=== Section Start ===
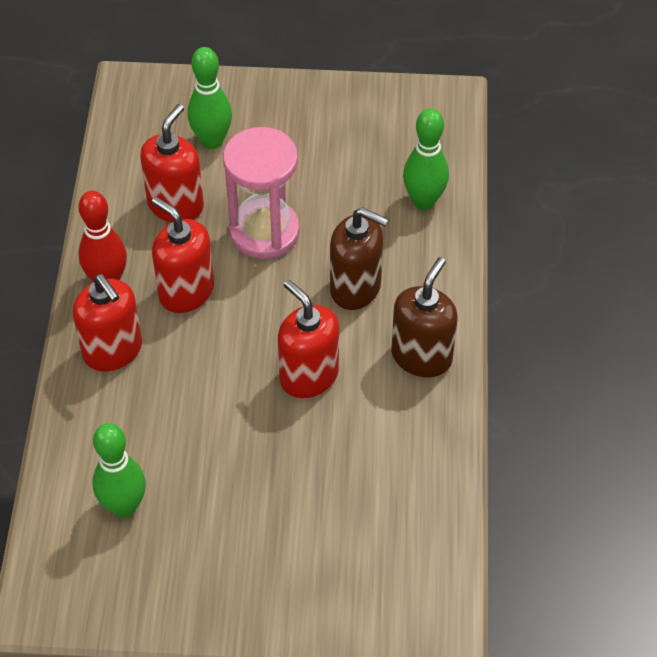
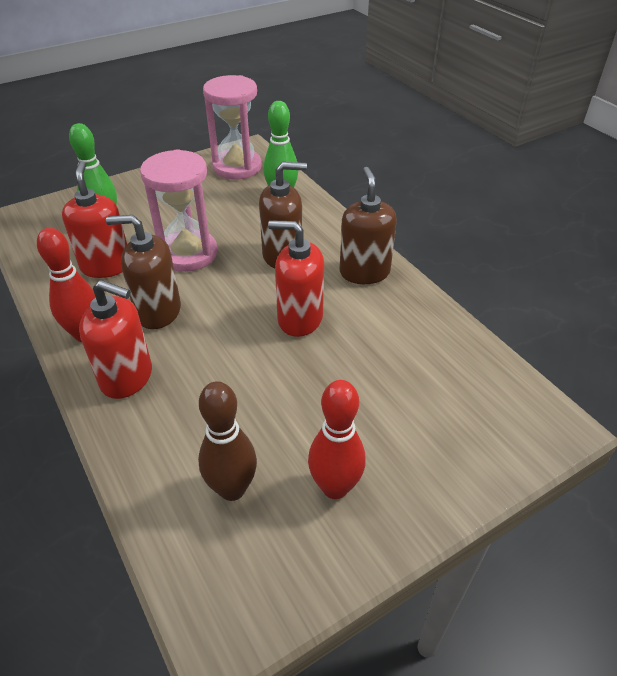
camera: 35 degrees left, 10 degrees down
green bowling pin [93,423,146,518] -> brown bowling pin [198,381,257,501]
red soap dispenser [152,197,214,313] -> brown soap dispenser [106,215,181,329]
none -> pink hourglass [203,75,262,179]
none -> red bowling pin [308,380,366,499]

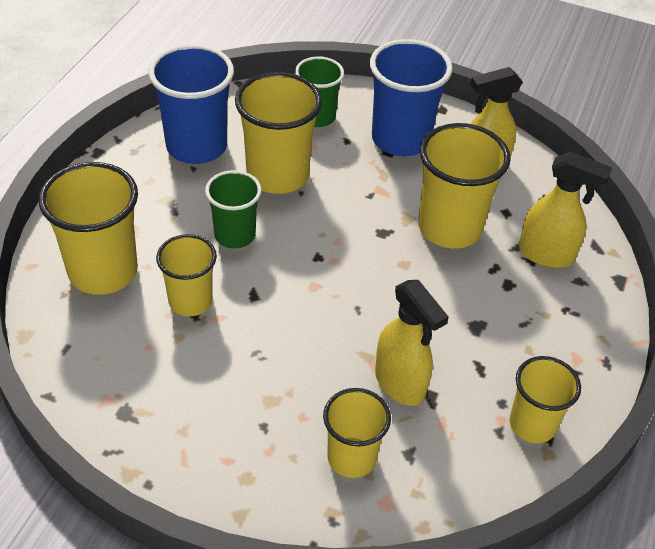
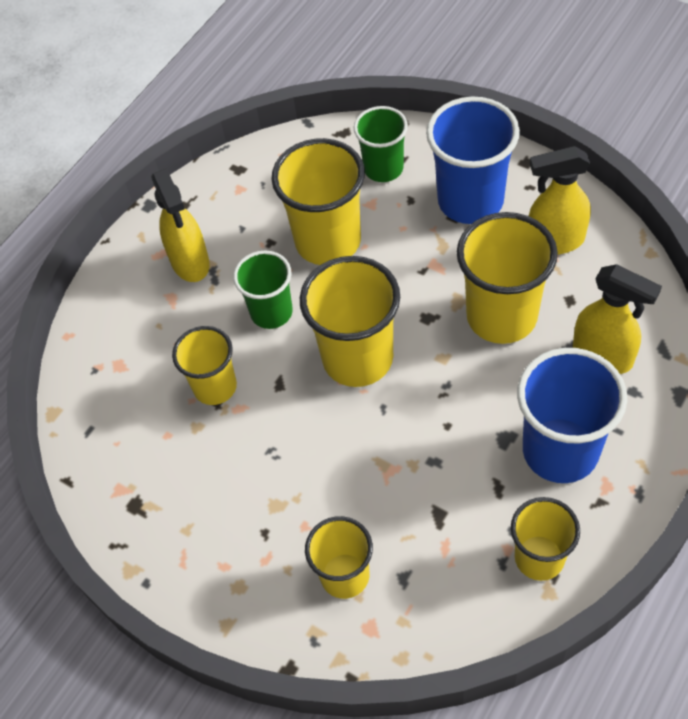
camera: 20 degrees right, 10 degrees up
yellow cup [39,162,138,295] -> yellow cup moved to [300,256,400,387]
blue cup [148,44,234,164] -> blue cup moved to [517,348,627,483]
yellow spray bottle [375,280,449,406] -> yellow spray bottle moved to [151,168,210,282]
=== Section End ===
** EXERCISE DESCRIPTION **
Print the data above exactly, minus pictures.

** PROBLEM SOLUTION **
camera: 35 degrees left, 10 degrees down
green bowling pin [93,423,146,518] -> brown bowling pin [198,381,257,501]
red soap dispenser [152,197,214,313] -> brown soap dispenser [106,215,181,329]
none -> pink hourglass [203,75,262,179]
none -> red bowling pin [308,380,366,499]

camera: 20 degrees right, 10 degrees up
yellow cup [39,162,138,295] -> yellow cup moved to [300,256,400,387]
blue cup [148,44,234,164] -> blue cup moved to [517,348,627,483]
yellow spray bottle [375,280,449,406] -> yellow spray bottle moved to [151,168,210,282]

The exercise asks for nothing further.